| Task inputs |
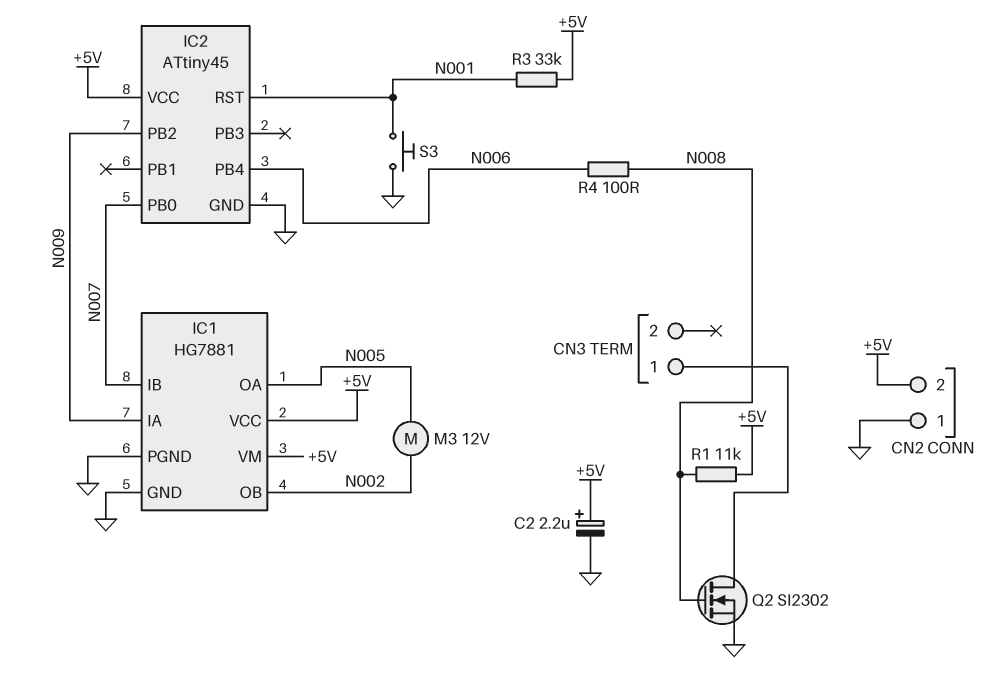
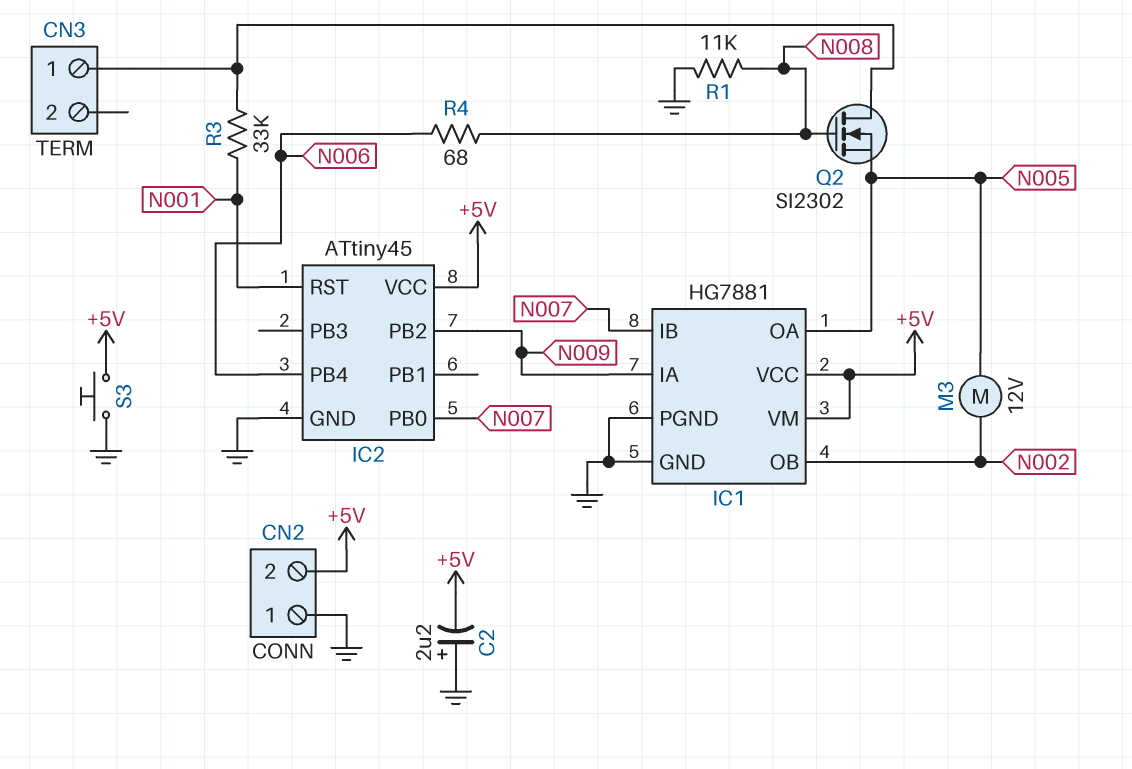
C2: 2.2uF (plus +5V, minus GND) -> 2.2uF (plus GND, minus +5V)
Q2: NMOS SI2302 (G N008, D CN3/1, S GND) -> NMOS SI2302 (G N008, D CN3/1, S N005)
R1: 11k (+5V, N008) -> 11k (GND, N008)
R3: 33k (+5V, N001) -> 33k (CN3/1, N001)
R4: 100 (N006, N008) -> 68 (N006, N008)
S3: button (GND, N001) -> button (+5V, GND)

| Instructions for the task |
Repeat the material exactly. Any picture in it should be dropped.

| Solution for this task |
C2: 2.2uF (plus +5V, minus GND) -> 2.2uF (plus GND, minus +5V)
Q2: NMOS SI2302 (G N008, D CN3/1, S GND) -> NMOS SI2302 (G N008, D CN3/1, S N005)
R1: 11k (+5V, N008) -> 11k (GND, N008)
R3: 33k (+5V, N001) -> 33k (CN3/1, N001)
R4: 100 (N006, N008) -> 68 (N006, N008)
S3: button (GND, N001) -> button (+5V, GND)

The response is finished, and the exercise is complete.